++++ Data for processing ++++

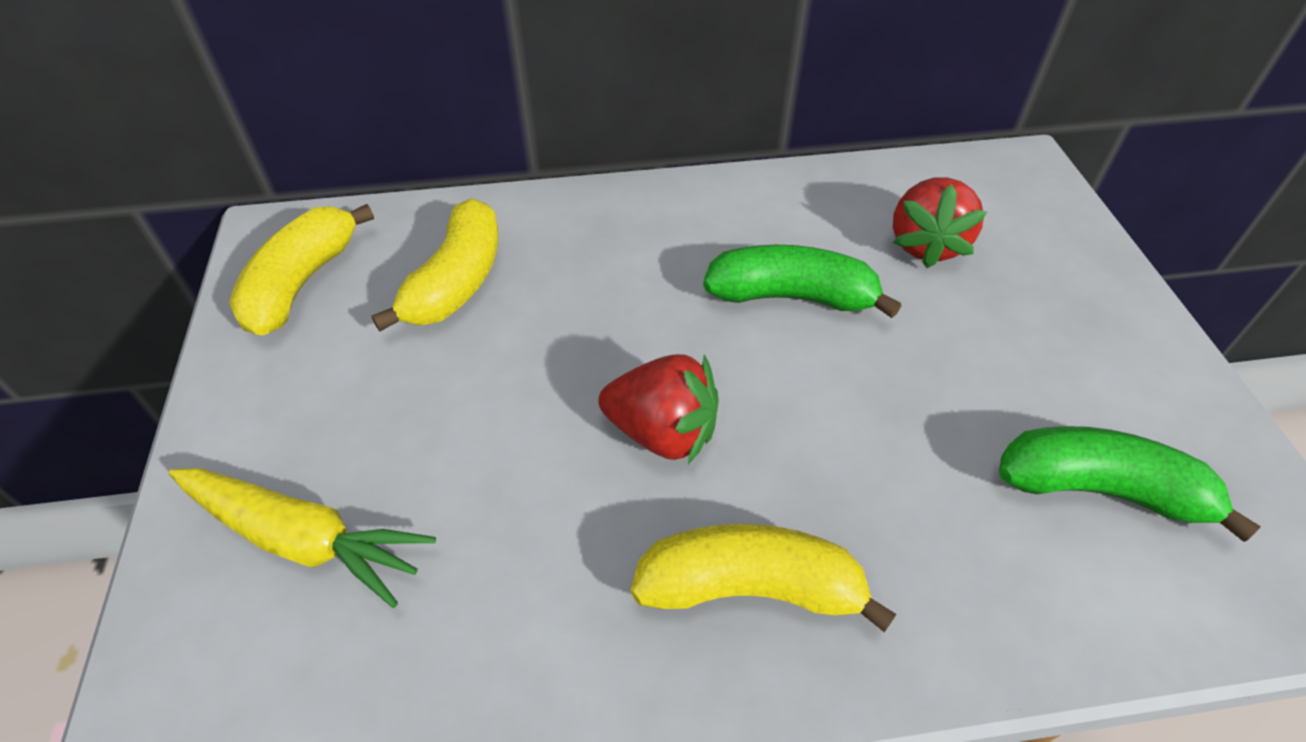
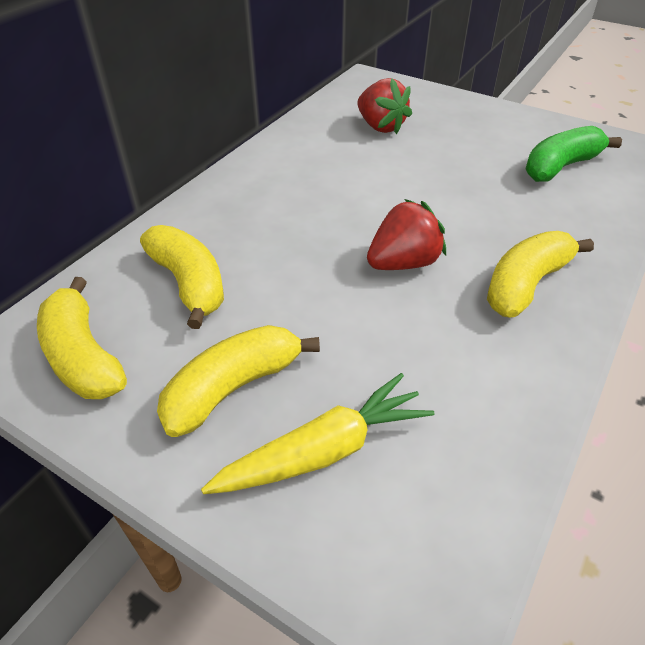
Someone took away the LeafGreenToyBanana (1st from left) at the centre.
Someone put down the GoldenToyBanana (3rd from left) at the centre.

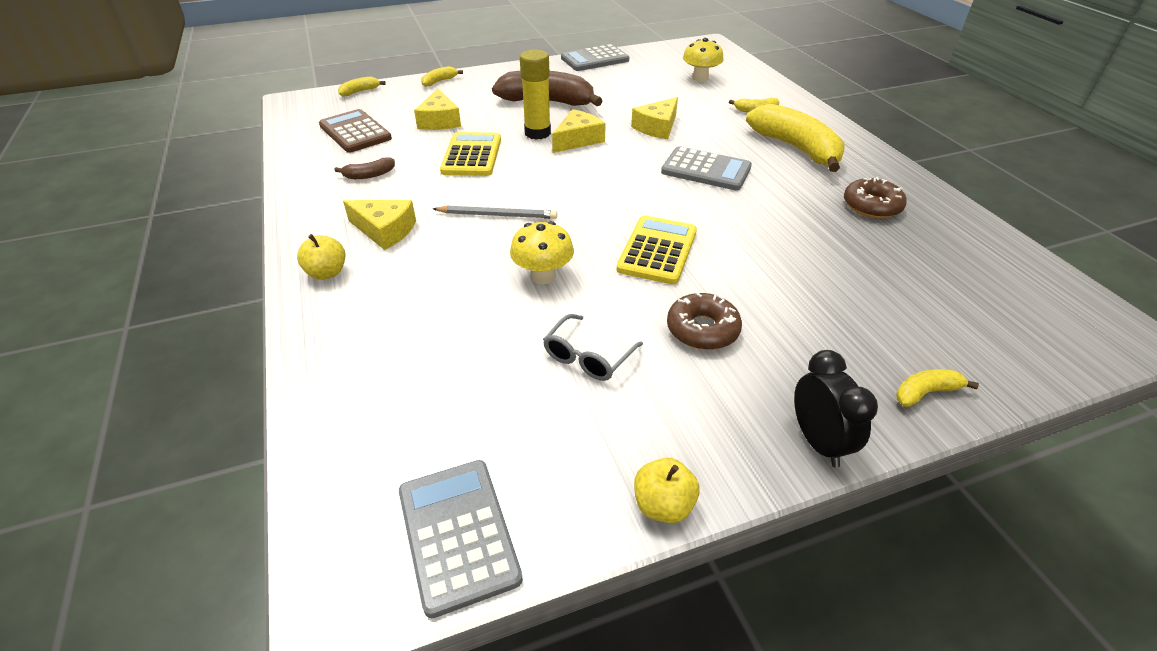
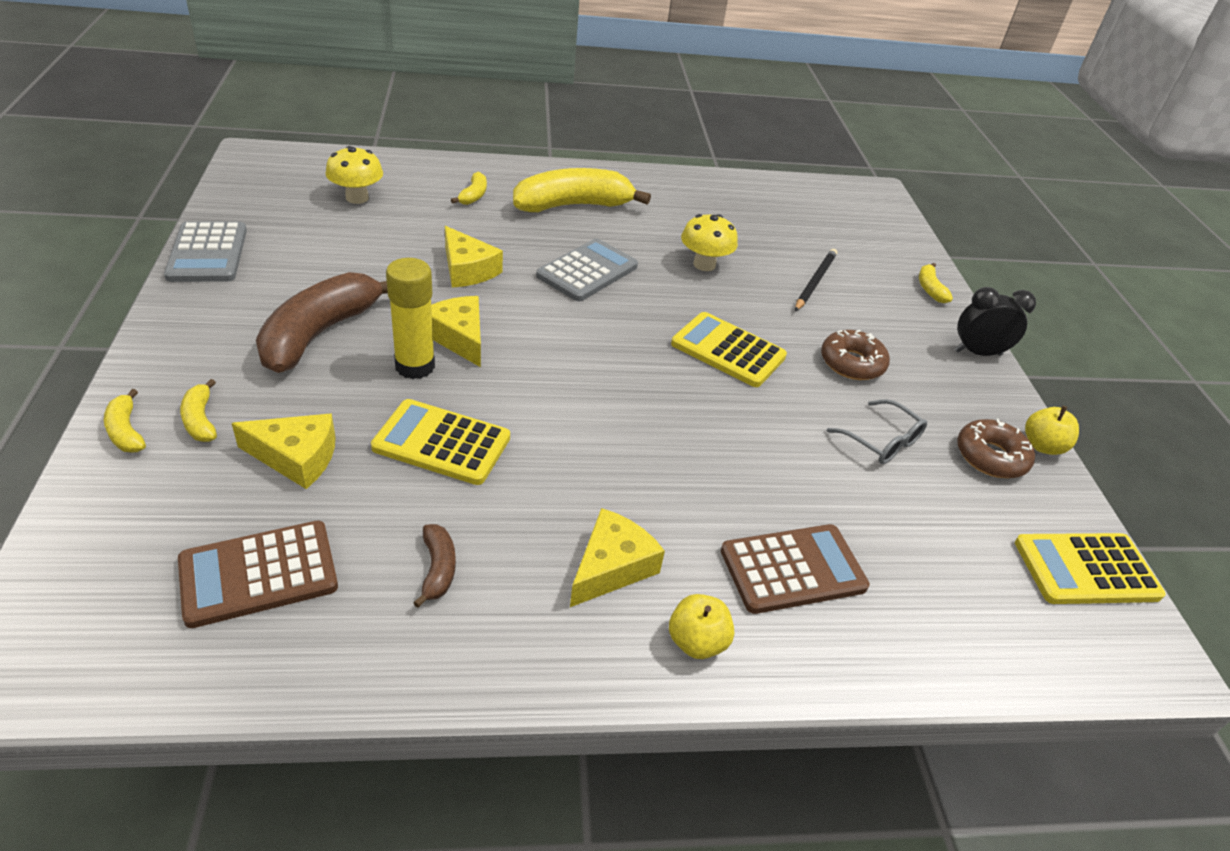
Someone carried the GoldenToyBanana (1st from left in the first image) from the top left to the middle left.
Someone carried the DarkBrownDoughnut (2nd from left) from the top right to the middle right.
Someone took away the GreyLeadPencil at the top centre.
Someone carried the GoldenMushroom (1st from left in the first image) from the centre to the top centre.
Someone repainted the GreyAddingMachine (1st from left) at the bottom centre, which became the GoldenAddingMachine (3rd from left) at the bottom right.
Someone put down the EbonyLeadPencil at the top centre.
Someone put down the DarkBrownAddingMachine (2nd from left) at the bottom centre.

++++

### Problem details
Give the records back exactly. Leave the pictures out.

### Result of the exercise
Someone took away the LeafGreenToyBanana (1st from left) at the centre.
Someone put down the GoldenToyBanana (3rd from left) at the centre.

Someone carried the GoldenToyBanana (1st from left in the first image) from the top left to the middle left.
Someone carried the DarkBrownDoughnut (2nd from left) from the top right to the middle right.
Someone took away the GreyLeadPencil at the top centre.
Someone carried the GoldenMushroom (1st from left in the first image) from the centre to the top centre.
Someone repainted the GreyAddingMachine (1st from left) at the bottom centre, which became the GoldenAddingMachine (3rd from left) at the bottom right.
Someone put down the EbonyLeadPencil at the top centre.
Someone put down the DarkBrownAddingMachine (2nd from left) at the bottom centre.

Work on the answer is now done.